Which lines of the entries below run from the one holding "daily.mp4: [617,711,648,750] ->" to the one holding "IMG_334.jpg - Viewer: [225,24,691,279]", inclusive? Set down exactly those lines and no others.

Records from a data collection:
###

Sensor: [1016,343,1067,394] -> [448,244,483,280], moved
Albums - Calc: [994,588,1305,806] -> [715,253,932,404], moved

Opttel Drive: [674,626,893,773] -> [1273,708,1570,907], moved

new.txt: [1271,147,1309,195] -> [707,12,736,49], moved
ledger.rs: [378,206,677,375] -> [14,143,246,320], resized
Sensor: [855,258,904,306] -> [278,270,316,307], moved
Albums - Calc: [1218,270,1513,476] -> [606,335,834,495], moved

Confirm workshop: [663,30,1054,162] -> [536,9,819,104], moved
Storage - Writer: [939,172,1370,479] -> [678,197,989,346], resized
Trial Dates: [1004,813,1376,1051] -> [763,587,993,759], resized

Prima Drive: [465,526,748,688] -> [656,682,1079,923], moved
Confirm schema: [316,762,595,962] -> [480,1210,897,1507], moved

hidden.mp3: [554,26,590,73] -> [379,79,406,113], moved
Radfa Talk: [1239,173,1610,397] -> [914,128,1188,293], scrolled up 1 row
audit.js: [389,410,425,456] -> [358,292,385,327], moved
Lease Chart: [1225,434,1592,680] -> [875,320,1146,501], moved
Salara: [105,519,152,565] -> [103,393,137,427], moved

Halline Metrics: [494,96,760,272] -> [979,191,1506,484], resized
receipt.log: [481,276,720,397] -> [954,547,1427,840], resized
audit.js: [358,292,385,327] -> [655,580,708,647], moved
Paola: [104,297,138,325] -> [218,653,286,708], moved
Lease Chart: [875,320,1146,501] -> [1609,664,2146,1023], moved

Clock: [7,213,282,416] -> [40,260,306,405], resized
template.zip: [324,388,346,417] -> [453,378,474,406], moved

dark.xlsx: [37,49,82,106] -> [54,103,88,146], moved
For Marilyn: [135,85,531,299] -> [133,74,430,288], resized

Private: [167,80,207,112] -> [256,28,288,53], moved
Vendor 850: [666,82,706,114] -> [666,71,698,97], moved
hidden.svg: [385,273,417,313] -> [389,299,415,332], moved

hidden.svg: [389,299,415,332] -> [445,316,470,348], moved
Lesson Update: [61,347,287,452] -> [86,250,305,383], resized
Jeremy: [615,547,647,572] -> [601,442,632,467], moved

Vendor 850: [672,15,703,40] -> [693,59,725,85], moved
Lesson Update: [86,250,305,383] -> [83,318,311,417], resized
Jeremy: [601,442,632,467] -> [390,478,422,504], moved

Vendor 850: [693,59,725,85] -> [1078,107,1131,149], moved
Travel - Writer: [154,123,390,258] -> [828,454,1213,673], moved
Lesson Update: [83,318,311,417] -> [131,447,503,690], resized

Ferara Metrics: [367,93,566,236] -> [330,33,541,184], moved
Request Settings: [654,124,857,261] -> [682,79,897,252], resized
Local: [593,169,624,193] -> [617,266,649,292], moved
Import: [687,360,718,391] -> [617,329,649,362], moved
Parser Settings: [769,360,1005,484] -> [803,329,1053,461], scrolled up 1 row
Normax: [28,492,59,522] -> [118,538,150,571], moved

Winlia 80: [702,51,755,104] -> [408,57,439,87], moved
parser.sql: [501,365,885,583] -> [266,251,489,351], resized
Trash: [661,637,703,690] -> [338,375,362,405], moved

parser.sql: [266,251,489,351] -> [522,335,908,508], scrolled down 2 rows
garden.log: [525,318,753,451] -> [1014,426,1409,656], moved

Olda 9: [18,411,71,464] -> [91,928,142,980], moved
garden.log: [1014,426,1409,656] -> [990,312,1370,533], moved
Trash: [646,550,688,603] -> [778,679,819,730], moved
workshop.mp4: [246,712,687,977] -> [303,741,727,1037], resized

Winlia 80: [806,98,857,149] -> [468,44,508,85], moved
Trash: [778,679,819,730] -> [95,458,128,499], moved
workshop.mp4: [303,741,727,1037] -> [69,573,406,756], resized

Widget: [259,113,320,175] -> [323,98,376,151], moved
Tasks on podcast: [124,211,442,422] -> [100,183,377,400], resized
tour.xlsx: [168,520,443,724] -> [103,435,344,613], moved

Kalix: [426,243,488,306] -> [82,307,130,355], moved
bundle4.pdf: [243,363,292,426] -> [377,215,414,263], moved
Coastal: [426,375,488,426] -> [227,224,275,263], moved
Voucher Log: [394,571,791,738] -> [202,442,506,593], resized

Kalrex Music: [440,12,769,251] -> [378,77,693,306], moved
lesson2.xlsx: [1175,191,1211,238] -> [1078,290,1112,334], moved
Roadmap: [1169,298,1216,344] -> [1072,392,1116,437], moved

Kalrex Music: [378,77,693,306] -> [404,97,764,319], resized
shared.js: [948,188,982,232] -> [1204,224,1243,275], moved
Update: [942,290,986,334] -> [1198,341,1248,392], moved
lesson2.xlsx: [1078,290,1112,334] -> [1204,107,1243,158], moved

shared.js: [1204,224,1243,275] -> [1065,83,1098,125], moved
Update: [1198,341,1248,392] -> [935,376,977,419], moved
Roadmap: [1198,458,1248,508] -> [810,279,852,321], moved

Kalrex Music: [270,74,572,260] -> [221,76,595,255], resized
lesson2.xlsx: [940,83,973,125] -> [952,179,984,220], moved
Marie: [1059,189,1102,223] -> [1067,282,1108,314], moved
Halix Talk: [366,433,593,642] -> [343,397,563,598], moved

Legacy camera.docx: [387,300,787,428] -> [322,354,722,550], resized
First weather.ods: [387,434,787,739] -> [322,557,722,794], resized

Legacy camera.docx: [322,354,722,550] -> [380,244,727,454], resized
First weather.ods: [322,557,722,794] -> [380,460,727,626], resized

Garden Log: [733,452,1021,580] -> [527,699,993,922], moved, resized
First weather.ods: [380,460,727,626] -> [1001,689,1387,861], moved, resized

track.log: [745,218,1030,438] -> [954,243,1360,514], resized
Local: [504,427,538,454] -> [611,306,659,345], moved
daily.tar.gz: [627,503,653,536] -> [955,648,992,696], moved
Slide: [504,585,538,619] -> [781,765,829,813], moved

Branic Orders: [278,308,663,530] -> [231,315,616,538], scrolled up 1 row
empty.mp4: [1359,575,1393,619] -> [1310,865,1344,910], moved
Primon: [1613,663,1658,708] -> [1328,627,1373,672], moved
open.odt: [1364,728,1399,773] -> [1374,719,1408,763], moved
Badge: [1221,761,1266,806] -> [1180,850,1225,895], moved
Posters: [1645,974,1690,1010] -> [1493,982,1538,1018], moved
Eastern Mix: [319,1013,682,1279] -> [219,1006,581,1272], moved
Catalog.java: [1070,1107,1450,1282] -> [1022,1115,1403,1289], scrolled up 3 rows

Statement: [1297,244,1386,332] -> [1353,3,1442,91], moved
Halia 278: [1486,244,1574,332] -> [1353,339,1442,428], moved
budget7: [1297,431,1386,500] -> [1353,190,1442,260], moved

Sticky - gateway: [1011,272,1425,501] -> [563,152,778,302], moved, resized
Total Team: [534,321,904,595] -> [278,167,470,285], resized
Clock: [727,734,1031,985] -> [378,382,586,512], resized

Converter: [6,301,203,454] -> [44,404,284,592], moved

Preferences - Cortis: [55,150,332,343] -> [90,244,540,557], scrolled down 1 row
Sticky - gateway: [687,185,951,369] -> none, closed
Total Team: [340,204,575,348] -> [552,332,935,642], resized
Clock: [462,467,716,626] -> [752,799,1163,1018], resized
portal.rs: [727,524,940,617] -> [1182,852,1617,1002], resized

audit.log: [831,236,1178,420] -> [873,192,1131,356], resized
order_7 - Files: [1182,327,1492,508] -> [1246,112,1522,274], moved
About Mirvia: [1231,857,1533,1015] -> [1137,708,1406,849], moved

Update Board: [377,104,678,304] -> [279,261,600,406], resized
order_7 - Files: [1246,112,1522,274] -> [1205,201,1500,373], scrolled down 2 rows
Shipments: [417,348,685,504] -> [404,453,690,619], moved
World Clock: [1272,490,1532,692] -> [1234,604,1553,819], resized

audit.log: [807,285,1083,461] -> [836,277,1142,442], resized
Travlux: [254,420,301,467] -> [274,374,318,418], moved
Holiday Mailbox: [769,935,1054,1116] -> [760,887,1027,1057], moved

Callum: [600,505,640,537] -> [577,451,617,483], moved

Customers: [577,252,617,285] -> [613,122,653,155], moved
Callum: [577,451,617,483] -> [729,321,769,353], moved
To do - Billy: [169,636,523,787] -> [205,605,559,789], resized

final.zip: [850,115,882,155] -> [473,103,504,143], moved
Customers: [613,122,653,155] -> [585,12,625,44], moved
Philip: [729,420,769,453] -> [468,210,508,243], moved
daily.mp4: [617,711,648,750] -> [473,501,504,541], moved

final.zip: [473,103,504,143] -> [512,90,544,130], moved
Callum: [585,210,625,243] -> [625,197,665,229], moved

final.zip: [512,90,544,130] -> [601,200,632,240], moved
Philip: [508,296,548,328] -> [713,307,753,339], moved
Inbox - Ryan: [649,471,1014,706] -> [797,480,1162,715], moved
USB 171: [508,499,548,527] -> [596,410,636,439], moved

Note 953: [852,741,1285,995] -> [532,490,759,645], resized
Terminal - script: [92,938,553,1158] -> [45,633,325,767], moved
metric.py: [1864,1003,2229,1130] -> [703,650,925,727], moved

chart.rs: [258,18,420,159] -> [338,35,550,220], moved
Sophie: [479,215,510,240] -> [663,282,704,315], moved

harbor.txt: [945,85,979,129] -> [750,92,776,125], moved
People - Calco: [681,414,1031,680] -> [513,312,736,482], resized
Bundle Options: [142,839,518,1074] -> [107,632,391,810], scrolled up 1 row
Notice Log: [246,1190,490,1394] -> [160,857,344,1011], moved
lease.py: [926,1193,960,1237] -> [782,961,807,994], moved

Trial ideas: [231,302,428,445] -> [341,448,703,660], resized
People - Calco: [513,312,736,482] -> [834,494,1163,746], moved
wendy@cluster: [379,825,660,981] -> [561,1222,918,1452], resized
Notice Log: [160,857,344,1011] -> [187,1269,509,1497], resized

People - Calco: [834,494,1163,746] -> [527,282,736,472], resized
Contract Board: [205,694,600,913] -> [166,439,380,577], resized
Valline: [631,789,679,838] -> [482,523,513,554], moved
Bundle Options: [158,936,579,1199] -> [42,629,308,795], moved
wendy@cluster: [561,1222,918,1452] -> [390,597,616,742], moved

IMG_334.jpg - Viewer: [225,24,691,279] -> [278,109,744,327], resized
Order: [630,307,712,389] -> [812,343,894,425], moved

###

TASK SOLUTION:
daily.mp4: [617,711,648,750] -> [473,501,504,541], moved

final.zip: [473,103,504,143] -> [512,90,544,130], moved
Callum: [585,210,625,243] -> [625,197,665,229], moved

final.zip: [512,90,544,130] -> [601,200,632,240], moved
Philip: [508,296,548,328] -> [713,307,753,339], moved
Inbox - Ryan: [649,471,1014,706] -> [797,480,1162,715], moved
USB 171: [508,499,548,527] -> [596,410,636,439], moved

Note 953: [852,741,1285,995] -> [532,490,759,645], resized
Terminal - script: [92,938,553,1158] -> [45,633,325,767], moved
metric.py: [1864,1003,2229,1130] -> [703,650,925,727], moved

chart.rs: [258,18,420,159] -> [338,35,550,220], moved
Sophie: [479,215,510,240] -> [663,282,704,315], moved

harbor.txt: [945,85,979,129] -> [750,92,776,125], moved
People - Calco: [681,414,1031,680] -> [513,312,736,482], resized
Bundle Options: [142,839,518,1074] -> [107,632,391,810], scrolled up 1 row
Notice Log: [246,1190,490,1394] -> [160,857,344,1011], moved
lease.py: [926,1193,960,1237] -> [782,961,807,994], moved

Trial ideas: [231,302,428,445] -> [341,448,703,660], resized
People - Calco: [513,312,736,482] -> [834,494,1163,746], moved
wendy@cluster: [379,825,660,981] -> [561,1222,918,1452], resized
Notice Log: [160,857,344,1011] -> [187,1269,509,1497], resized

People - Calco: [834,494,1163,746] -> [527,282,736,472], resized
Contract Board: [205,694,600,913] -> [166,439,380,577], resized
Valline: [631,789,679,838] -> [482,523,513,554], moved
Bundle Options: [158,936,579,1199] -> [42,629,308,795], moved
wendy@cluster: [561,1222,918,1452] -> [390,597,616,742], moved

IMG_334.jpg - Viewer: [225,24,691,279] -> [278,109,744,327], resized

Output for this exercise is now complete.